▸ INSTRUCTIONS FOR THE TASK: Without the pictures, give the listing below again exactly.

_____

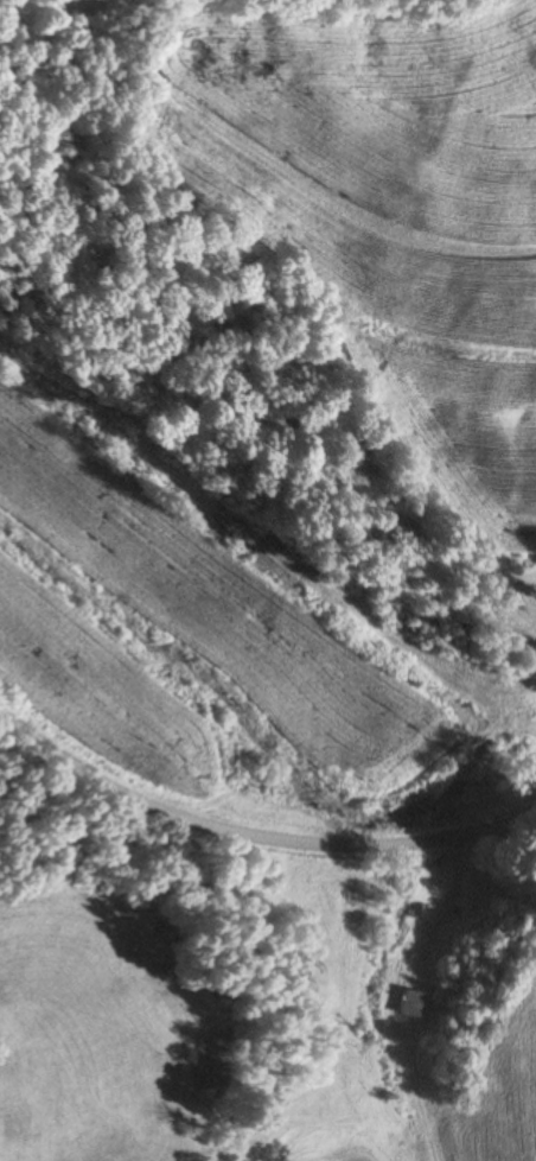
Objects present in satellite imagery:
road: (254, 828)
building: (409, 1003)

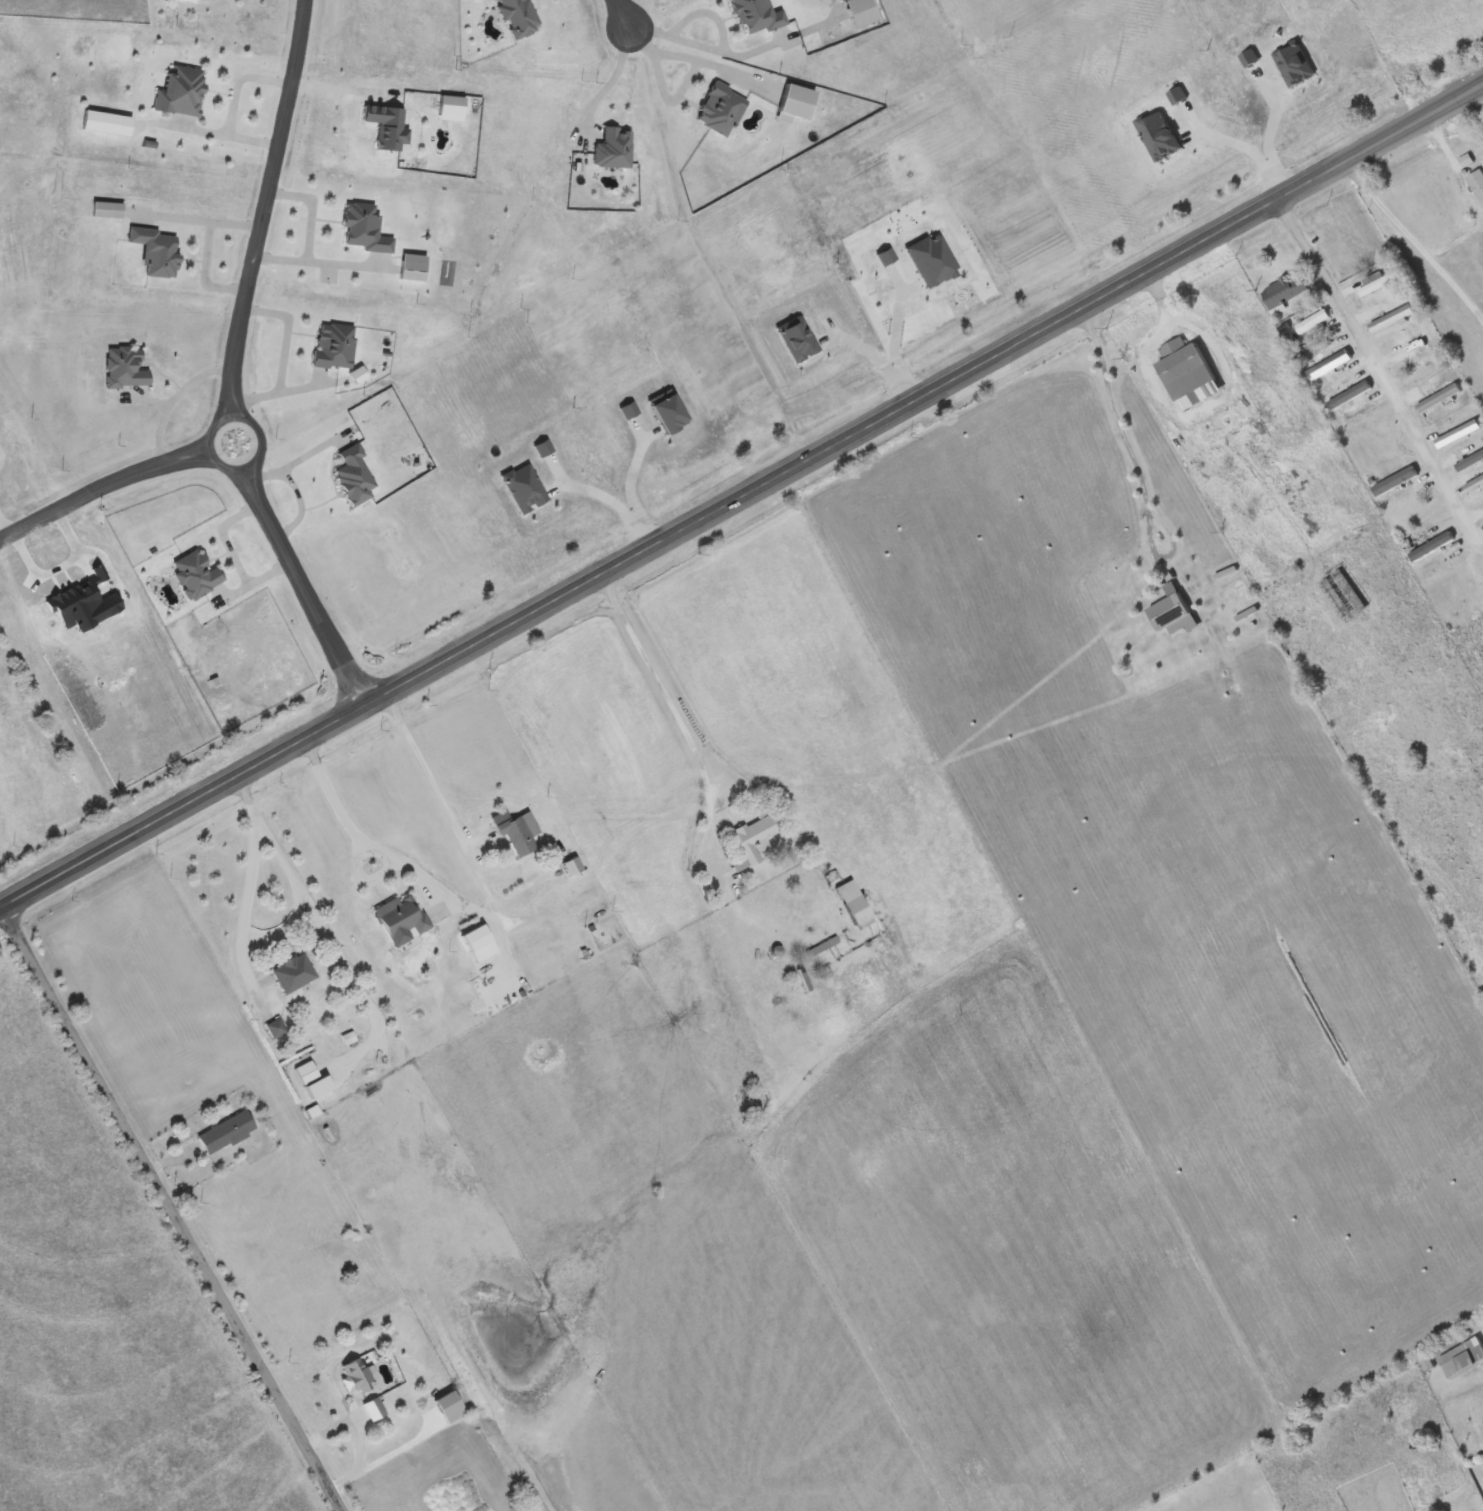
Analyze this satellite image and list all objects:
road: (620, 9)
road: (694, 58)
road: (239, 84)
road: (340, 90)
road: (218, 135)
building: (1477, 183)
road: (264, 209)
building: (364, 229)
road: (1416, 245)
building: (1377, 286)
building: (1284, 291)
building: (1392, 320)
building: (1312, 322)
building: (334, 347)
building: (1412, 358)
road: (1373, 362)
building: (1327, 367)
building: (1185, 369)
building: (1349, 396)
building: (1439, 399)
building: (1459, 433)
road: (262, 447)
building: (1477, 457)
building: (1396, 482)
road: (101, 485)
building: (1475, 486)
road: (741, 497)
building: (1444, 540)
road: (305, 586)
building: (1173, 613)
building: (519, 832)
building: (752, 841)
building: (854, 905)
building: (401, 916)
building: (476, 938)
building: (294, 973)
building: (276, 1028)
building: (306, 1073)
building: (226, 1133)
road: (171, 1208)
building: (1463, 1358)
building: (358, 1376)
building: (373, 1409)

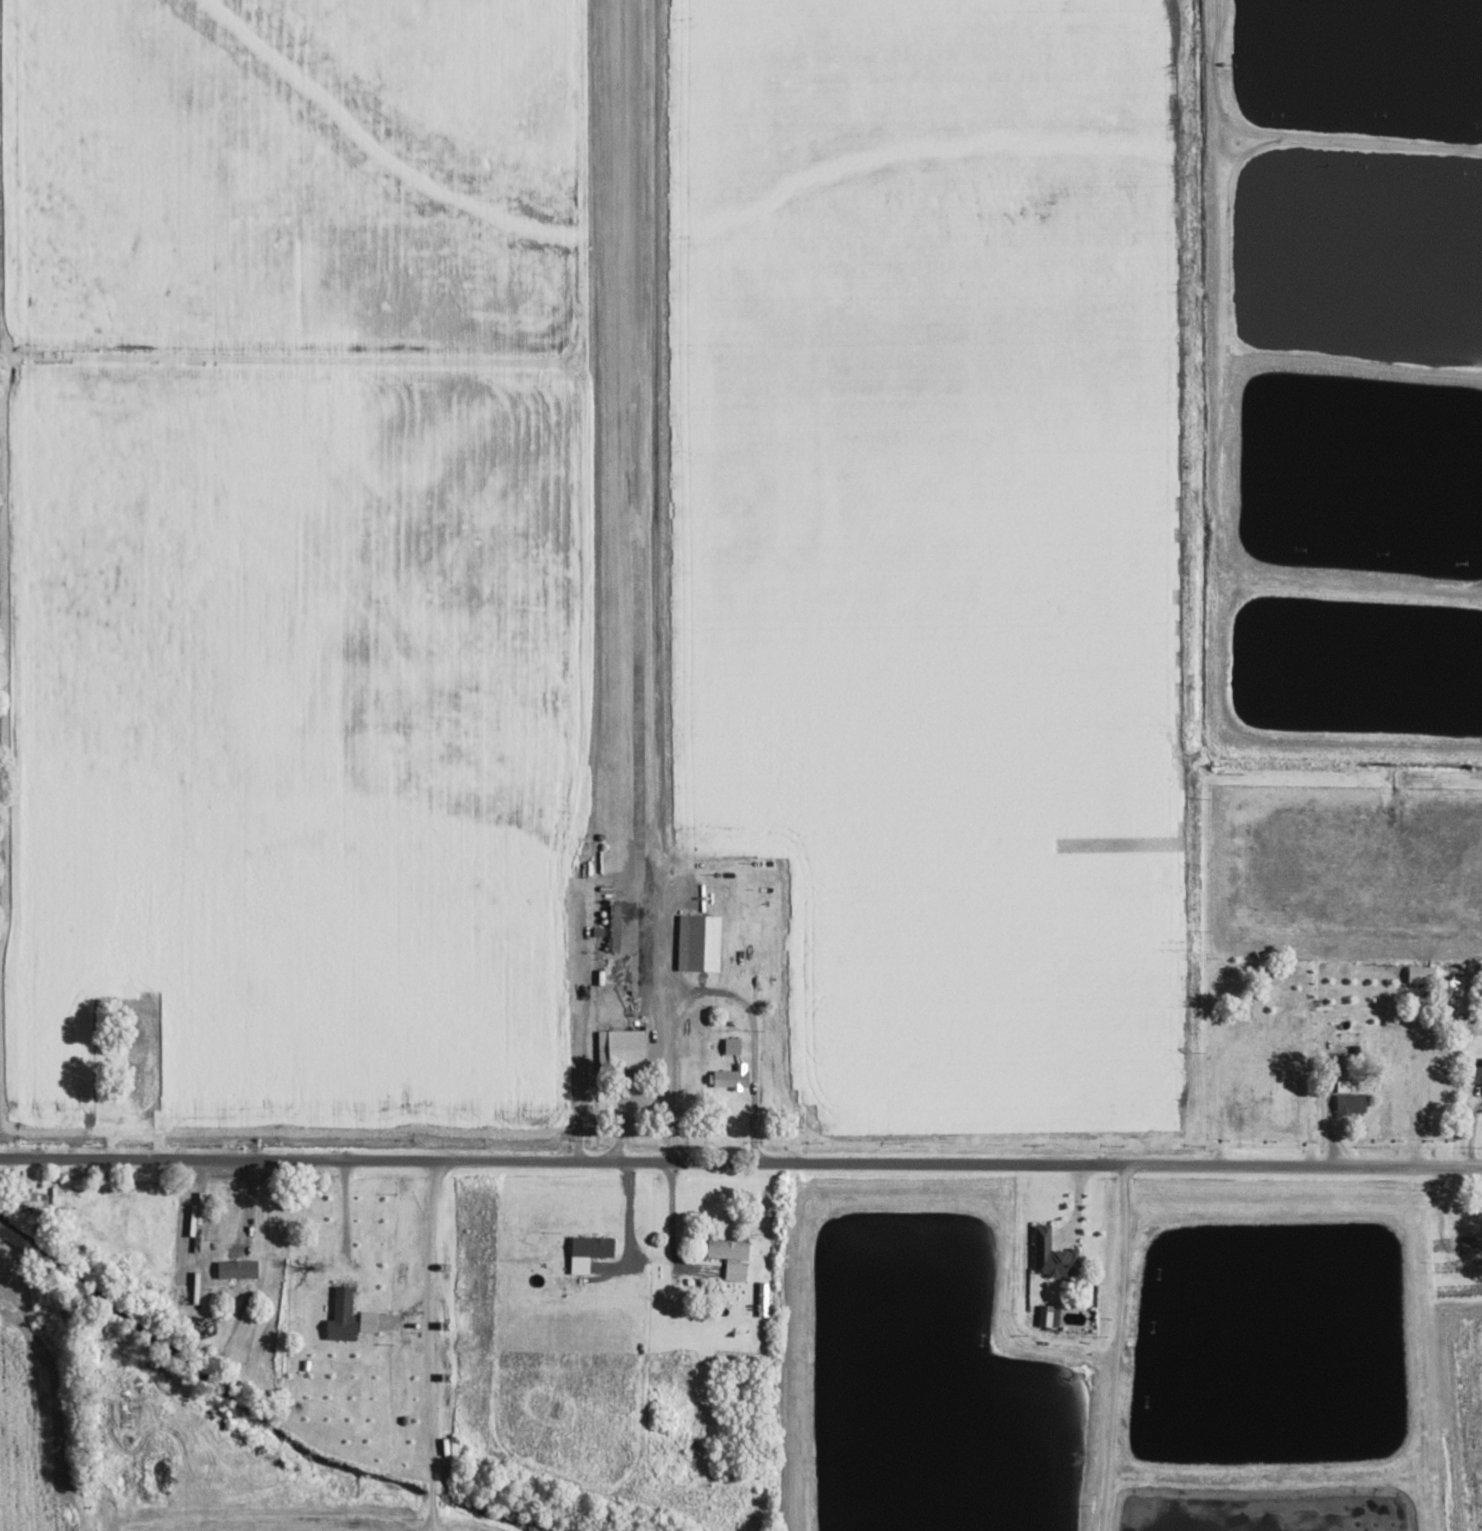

_____

▸ ANSWER FOR THIS EXERCISE:
Objects present in satellite imagery:
road: (254, 828)
building: (409, 1003)

Analyze this satellite image and list all objects:
road: (620, 9)
road: (694, 58)
road: (239, 84)
road: (340, 90)
road: (218, 135)
building: (1477, 183)
road: (264, 209)
building: (364, 229)
road: (1416, 245)
building: (1377, 286)
building: (1284, 291)
building: (1392, 320)
building: (1312, 322)
building: (334, 347)
building: (1412, 358)
road: (1373, 362)
building: (1327, 367)
building: (1185, 369)
building: (1349, 396)
building: (1439, 399)
building: (1459, 433)
road: (262, 447)
building: (1477, 457)
building: (1396, 482)
road: (101, 485)
building: (1475, 486)
road: (741, 497)
building: (1444, 540)
road: (305, 586)
building: (1173, 613)
building: (519, 832)
building: (752, 841)
building: (854, 905)
building: (401, 916)
building: (476, 938)
building: (294, 973)
building: (276, 1028)
building: (306, 1073)
building: (226, 1133)
road: (171, 1208)
building: (1463, 1358)
building: (358, 1376)
building: (373, 1409)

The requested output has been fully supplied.